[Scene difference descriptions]
* * * *
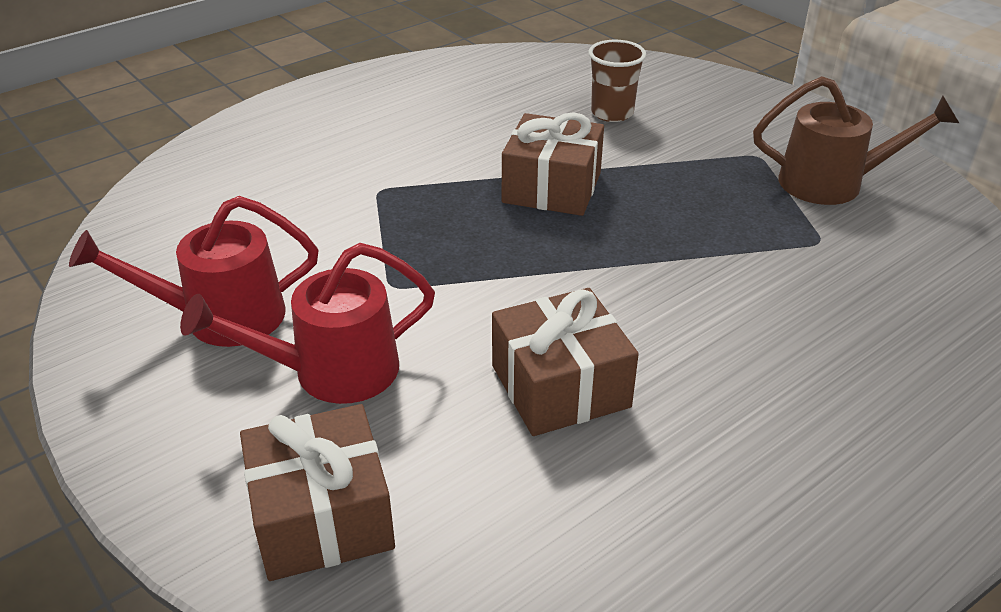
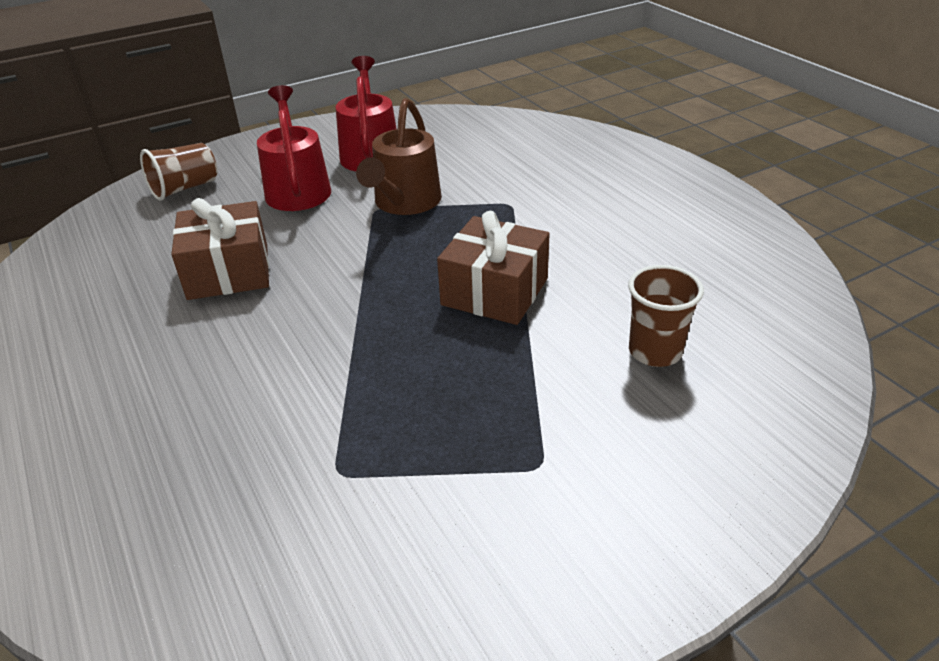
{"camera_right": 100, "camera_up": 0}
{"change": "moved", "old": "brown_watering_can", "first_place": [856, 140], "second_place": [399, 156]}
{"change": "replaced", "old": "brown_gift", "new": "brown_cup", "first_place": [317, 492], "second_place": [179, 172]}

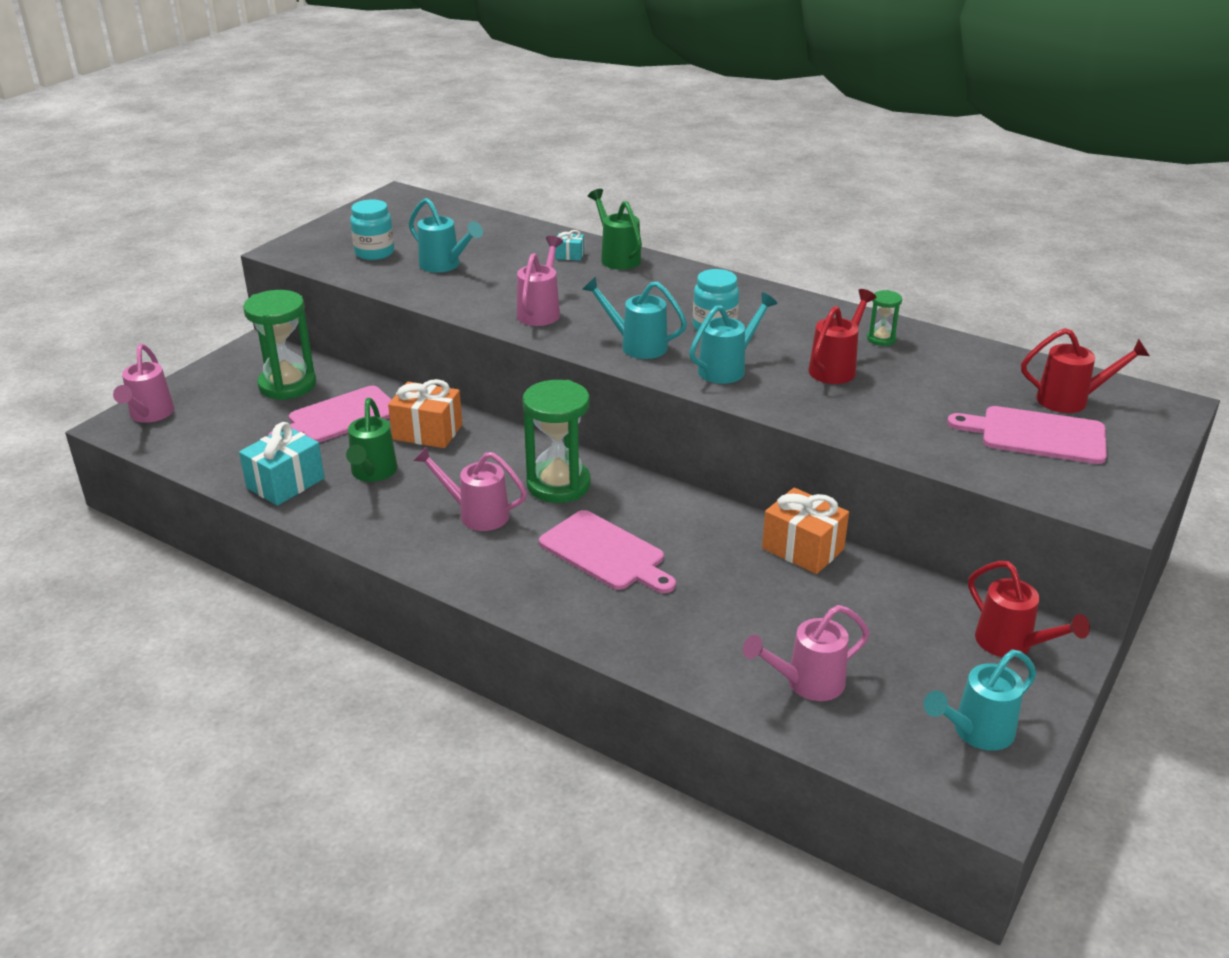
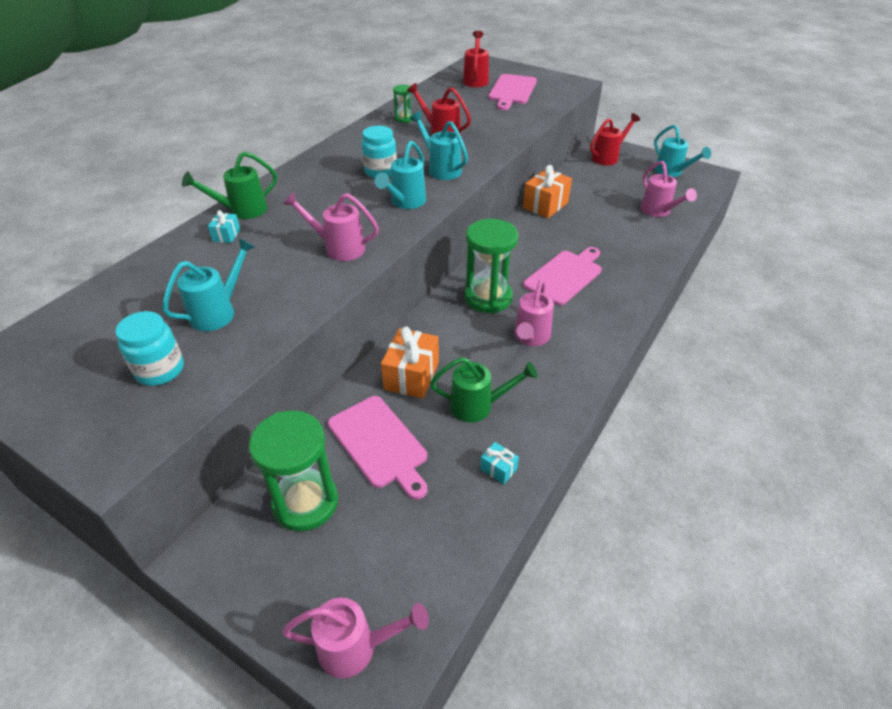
{"camera_right": -90, "camera_up": 10}
{"change": "resized", "old": "turquoise_gift", "first_place": [282, 464], "second_place": [499, 463], "factor": 0.5}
* * * *
Description of the task: Word for word, print every record, and leave out any picture.

Response for this exercise:
{"camera_right": 100, "camera_up": 0}
{"change": "moved", "old": "brown_watering_can", "first_place": [856, 140], "second_place": [399, 156]}
{"change": "replaced", "old": "brown_gift", "new": "brown_cup", "first_place": [317, 492], "second_place": [179, 172]}

{"camera_right": -90, "camera_up": 10}
{"change": "resized", "old": "turquoise_gift", "first_place": [282, 464], "second_place": [499, 463], "factor": 0.5}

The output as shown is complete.